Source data
------------------------------------------------------------------------
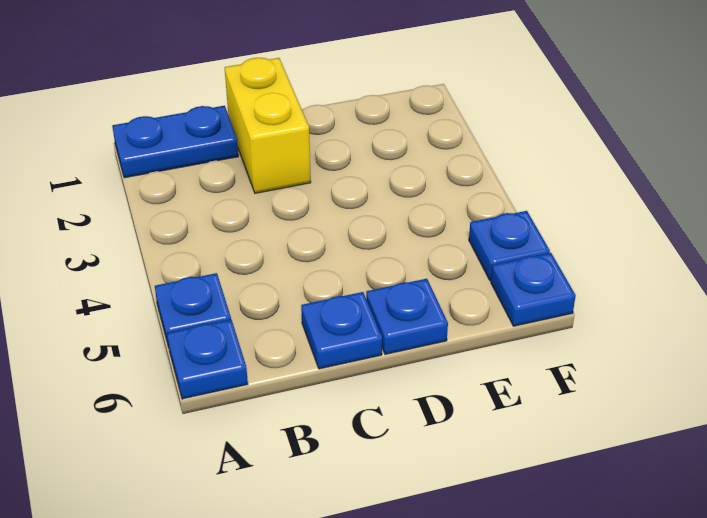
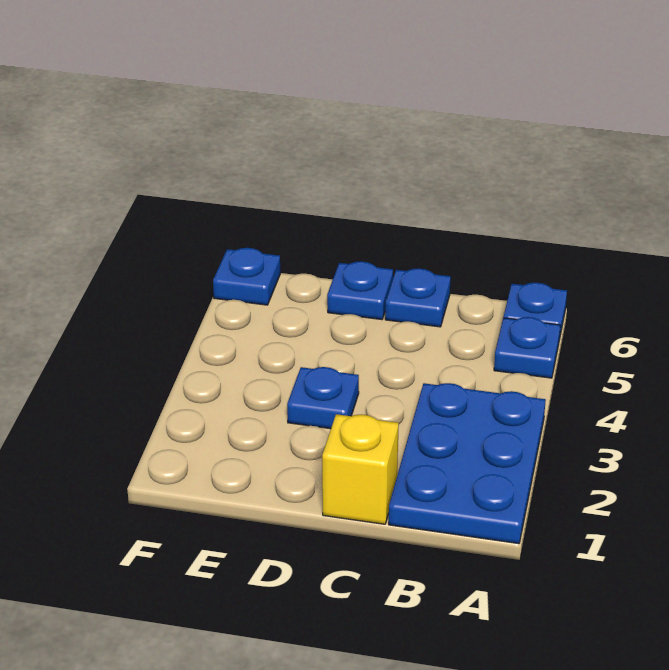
blue plate A1:B1 level 1 -> blue plate A1:B3 level 1
yellow brick C1:C2 level 1 -> yellow brick C1 level 1
blue plate F5 level 1 -> blue plate D3 level 1

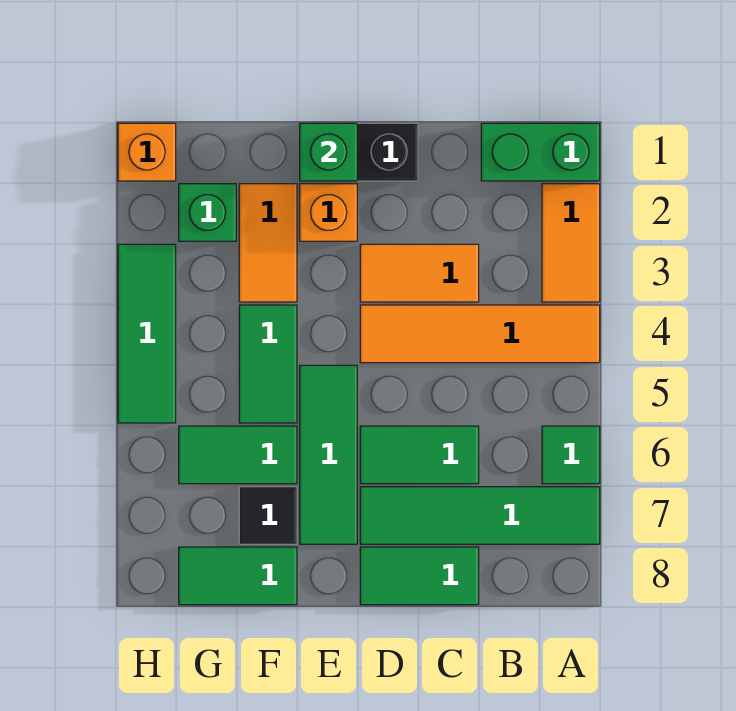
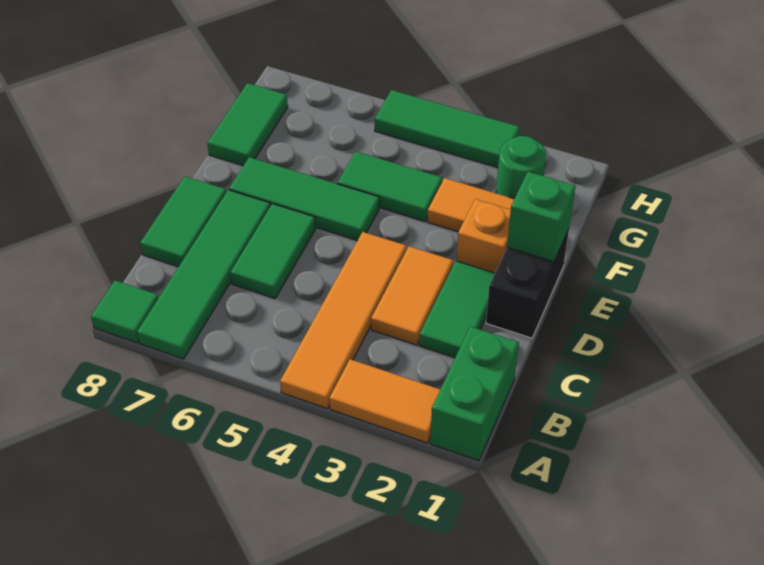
green tile A6 level 1 -> green tile A8 level 1
green tile F6:G6 level 1 -> green tile C2:D2 level 1
black tile F7 level 1 -> none
green brick G2 level 1 -> green round brick G2 level 1
orange brick H1 level 1 -> none

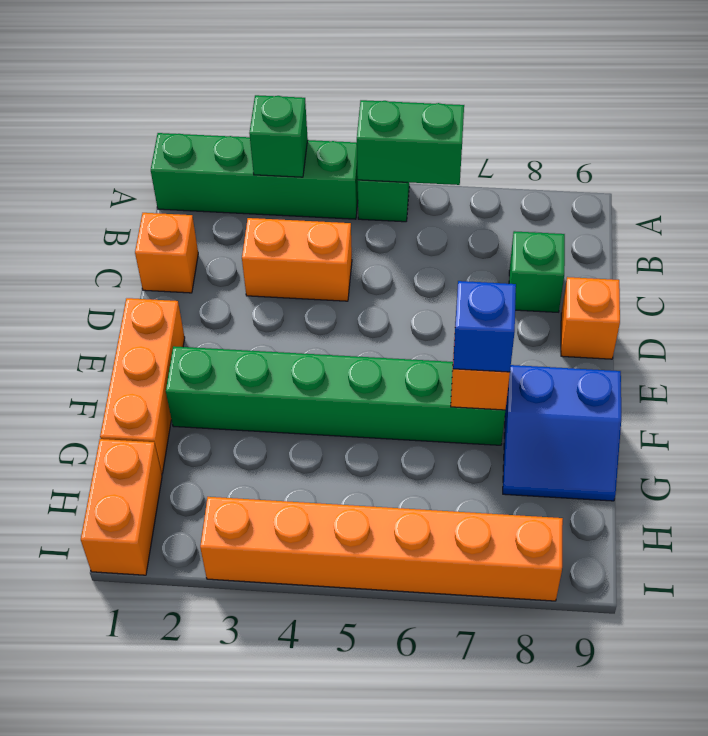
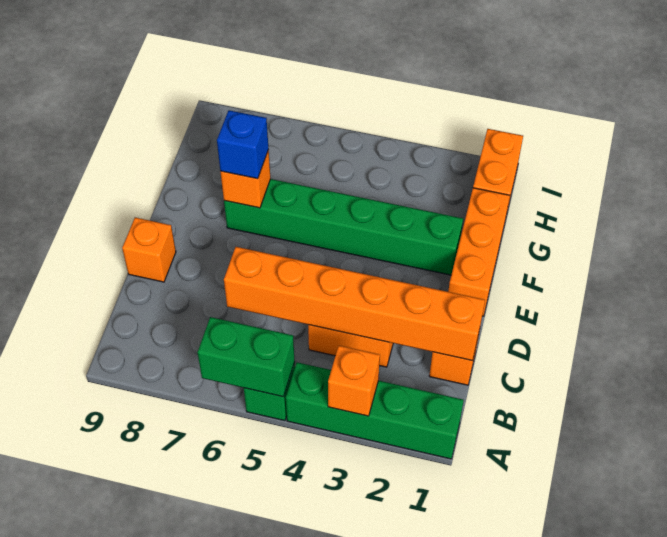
green brick A3 level 2 -> orange brick A3 level 2
green brick C8 level 1 -> none
blue slope F8:G9 level 1 top F -> none
orange brick I3:I8 level 1 -> orange brick C1:C6 level 2

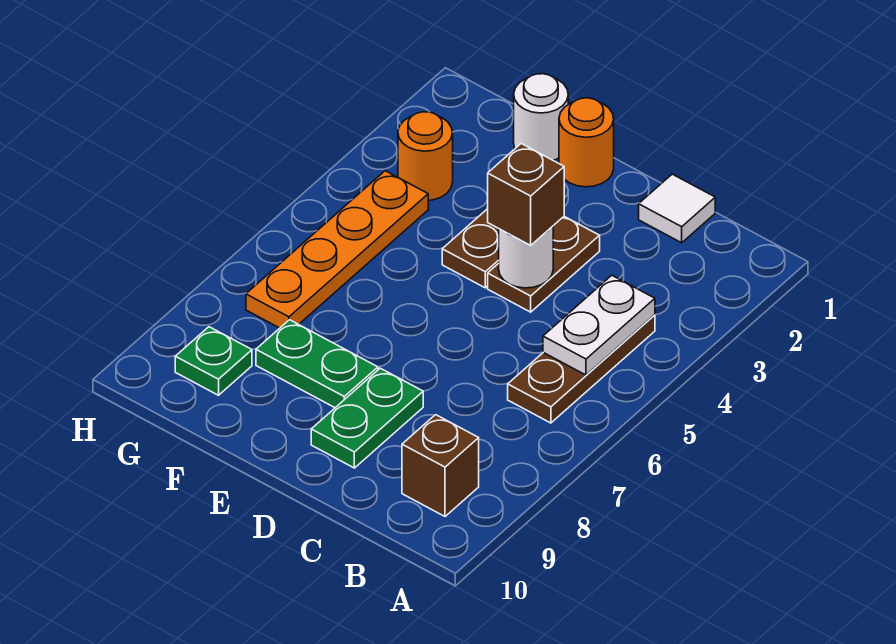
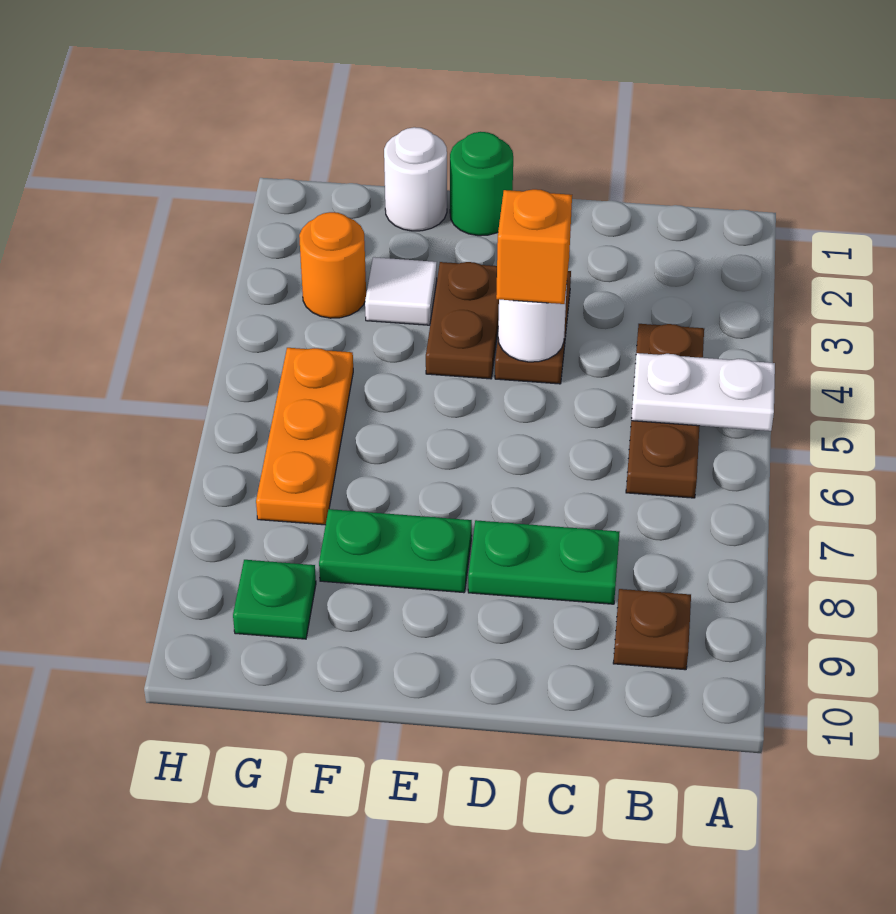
white plate B4:B5 level 2 -> white plate A5:B5 level 2
brown brick B9 level 1 -> brown plate B9 level 1
white tile C1 level 1 -> white tile F3 level 1
brown brick D4 level 3 -> orange brick D4 level 3
green plate D8:D9 level 1 -> green plate C8:D8 level 1
orange round brick E1 level 1 -> green round brick E1 level 1
orange plate G4:G7 level 1 -> orange plate G5:G7 level 1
------------------------------------------------------------------------
Return all of the entries exactly as written, but drop any pictures they hold.

▸ **Response**
blue plate A1:B1 level 1 -> blue plate A1:B3 level 1
yellow brick C1:C2 level 1 -> yellow brick C1 level 1
blue plate F5 level 1 -> blue plate D3 level 1

green tile A6 level 1 -> green tile A8 level 1
green tile F6:G6 level 1 -> green tile C2:D2 level 1
black tile F7 level 1 -> none
green brick G2 level 1 -> green round brick G2 level 1
orange brick H1 level 1 -> none

green brick A3 level 2 -> orange brick A3 level 2
green brick C8 level 1 -> none
blue slope F8:G9 level 1 top F -> none
orange brick I3:I8 level 1 -> orange brick C1:C6 level 2

white plate B4:B5 level 2 -> white plate A5:B5 level 2
brown brick B9 level 1 -> brown plate B9 level 1
white tile C1 level 1 -> white tile F3 level 1
brown brick D4 level 3 -> orange brick D4 level 3
green plate D8:D9 level 1 -> green plate C8:D8 level 1
orange round brick E1 level 1 -> green round brick E1 level 1
orange plate G4:G7 level 1 -> orange plate G5:G7 level 1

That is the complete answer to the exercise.